Goal of the exercise: From the line containing "C2: 10nF (GND, N004) -> 150nF (GND, N004)" to the line containing "R14: 120k (SIG6, VCC) -> none" in the entries below, reproduce every line exactly, ends included. Nothing else belongs in the copy, and no pictures.

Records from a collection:
>>>
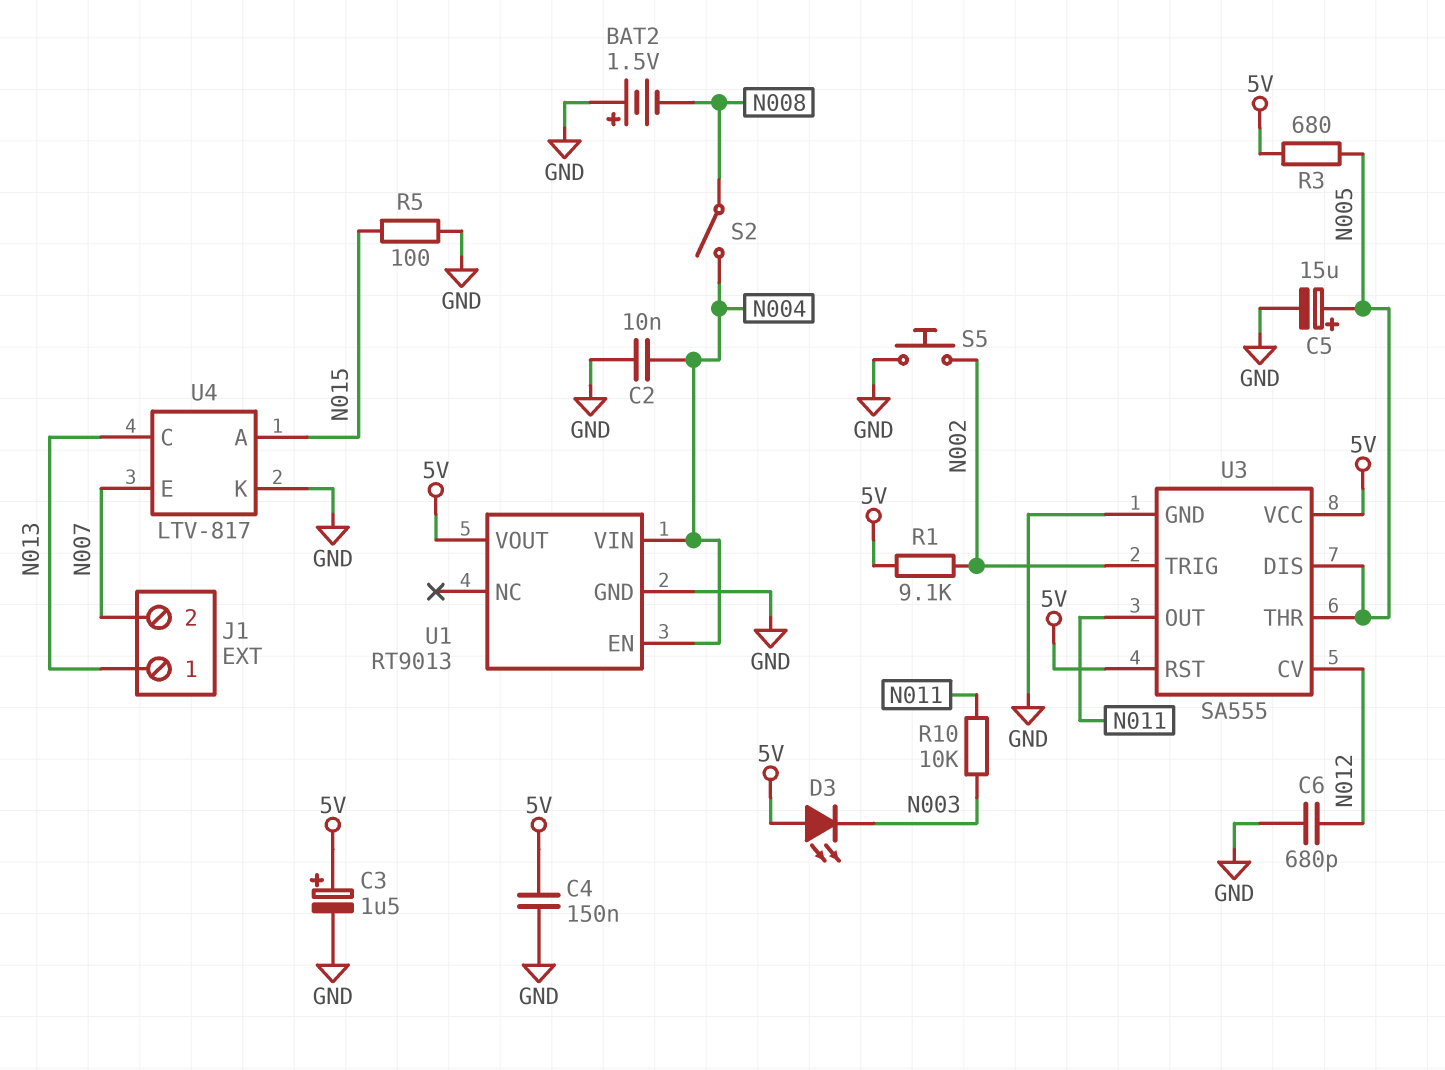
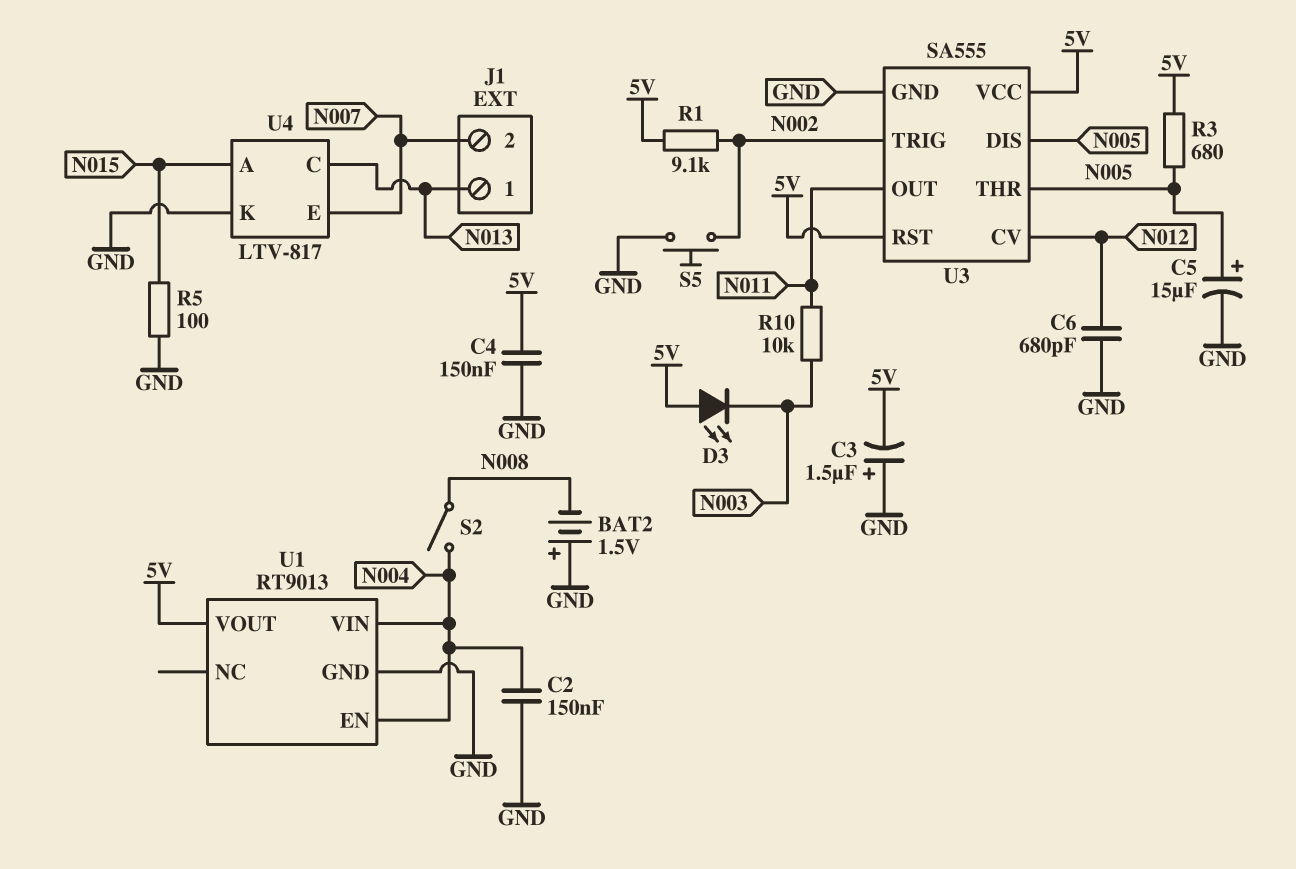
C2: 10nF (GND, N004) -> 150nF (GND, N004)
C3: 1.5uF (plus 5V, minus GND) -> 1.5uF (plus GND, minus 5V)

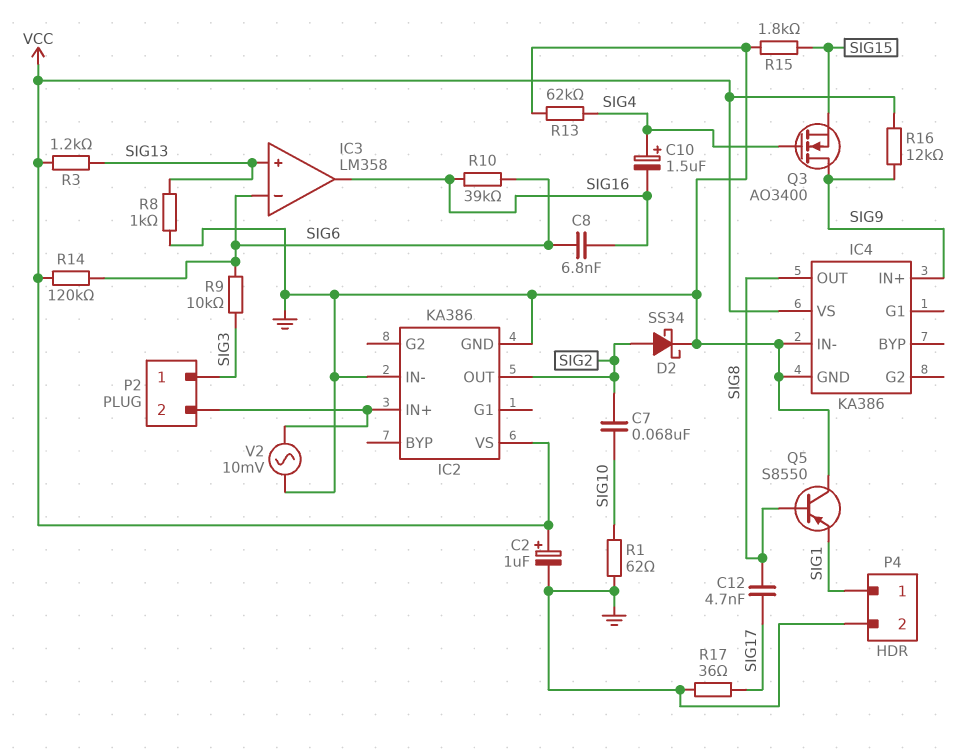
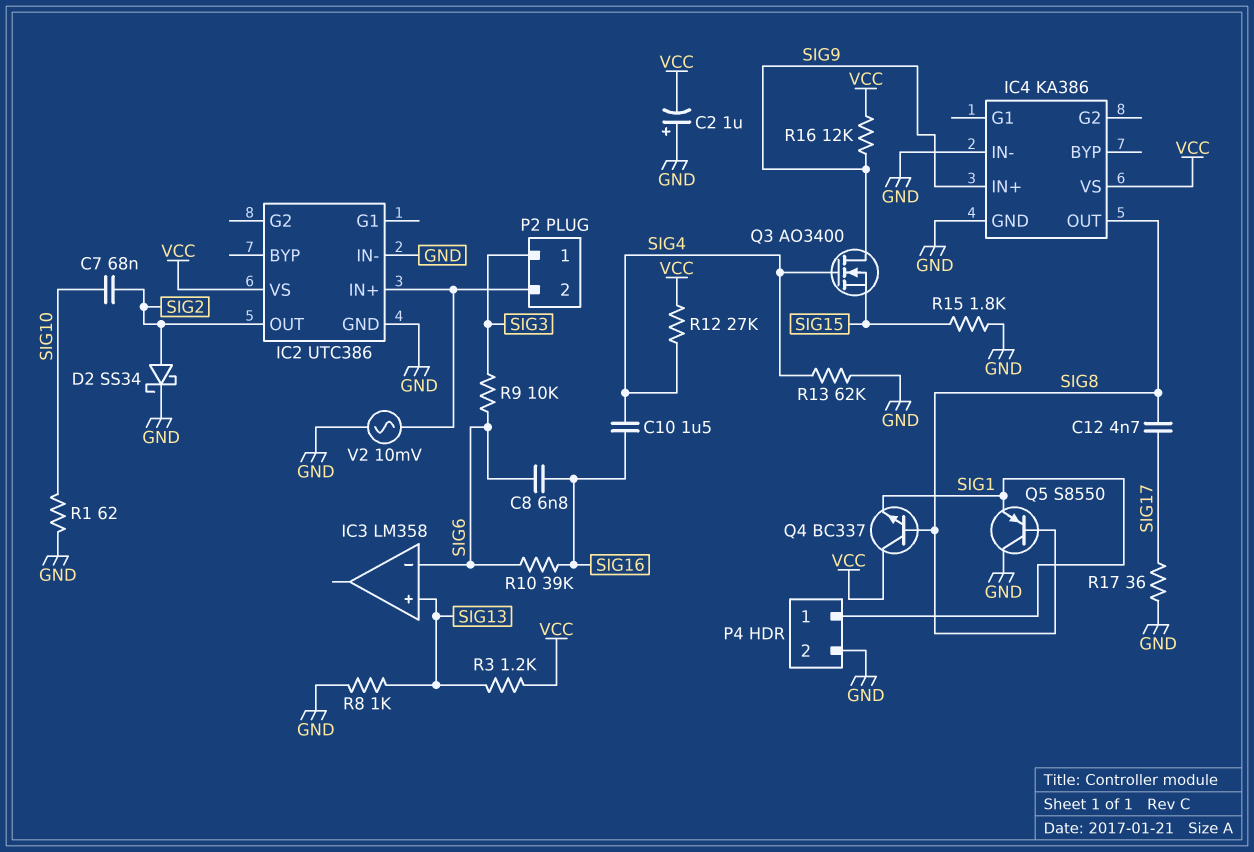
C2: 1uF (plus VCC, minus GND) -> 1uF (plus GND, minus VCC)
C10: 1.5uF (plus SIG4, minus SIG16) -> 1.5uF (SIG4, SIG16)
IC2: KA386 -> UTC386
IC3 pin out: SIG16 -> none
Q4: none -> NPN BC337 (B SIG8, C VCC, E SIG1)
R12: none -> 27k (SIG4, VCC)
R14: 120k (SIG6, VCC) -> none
<<<
>>>
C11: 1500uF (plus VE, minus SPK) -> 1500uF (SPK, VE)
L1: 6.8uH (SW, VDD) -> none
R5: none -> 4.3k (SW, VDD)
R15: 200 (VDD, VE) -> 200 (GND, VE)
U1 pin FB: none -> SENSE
<<<
>>>
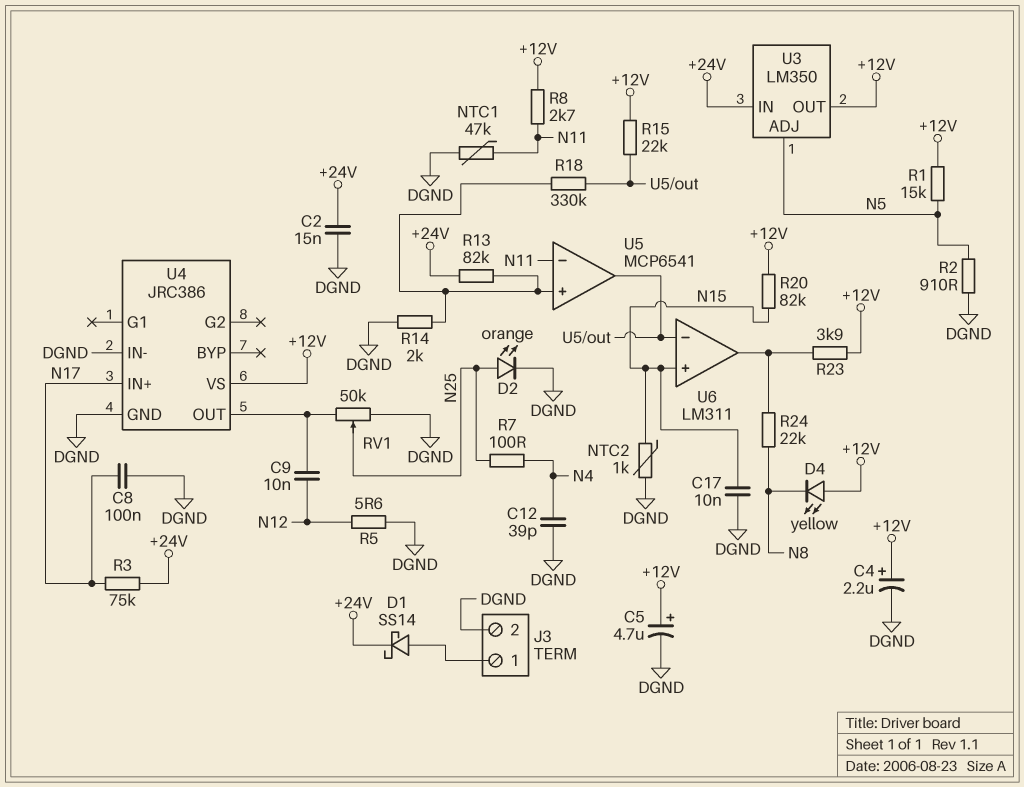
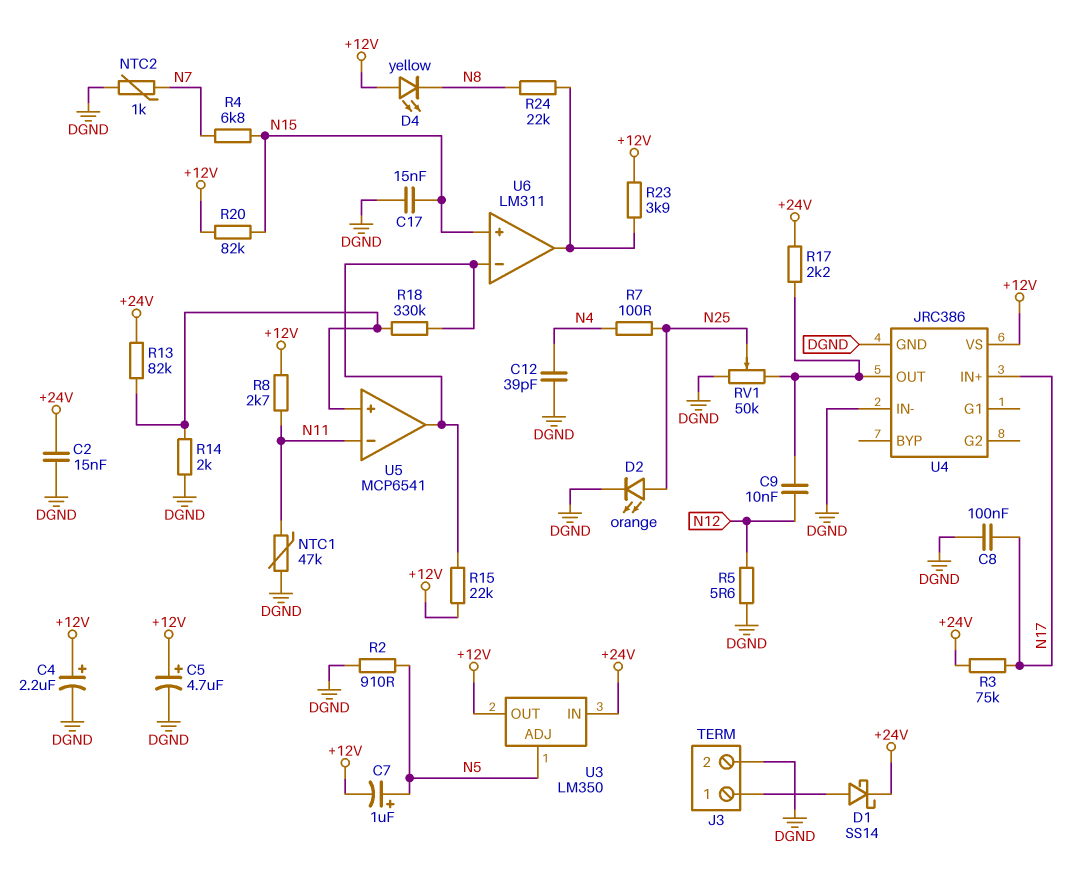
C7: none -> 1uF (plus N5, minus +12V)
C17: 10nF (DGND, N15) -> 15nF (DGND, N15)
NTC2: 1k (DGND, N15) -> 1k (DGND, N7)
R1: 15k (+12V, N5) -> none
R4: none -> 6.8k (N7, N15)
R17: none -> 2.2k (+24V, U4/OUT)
<<<
Reply:
C2: 10nF (GND, N004) -> 150nF (GND, N004)
C3: 1.5uF (plus 5V, minus GND) -> 1.5uF (plus GND, minus 5V)

C2: 1uF (plus VCC, minus GND) -> 1uF (plus GND, minus VCC)
C10: 1.5uF (plus SIG4, minus SIG16) -> 1.5uF (SIG4, SIG16)
IC2: KA386 -> UTC386
IC3 pin out: SIG16 -> none
Q4: none -> NPN BC337 (B SIG8, C VCC, E SIG1)
R12: none -> 27k (SIG4, VCC)
R14: 120k (SIG6, VCC) -> none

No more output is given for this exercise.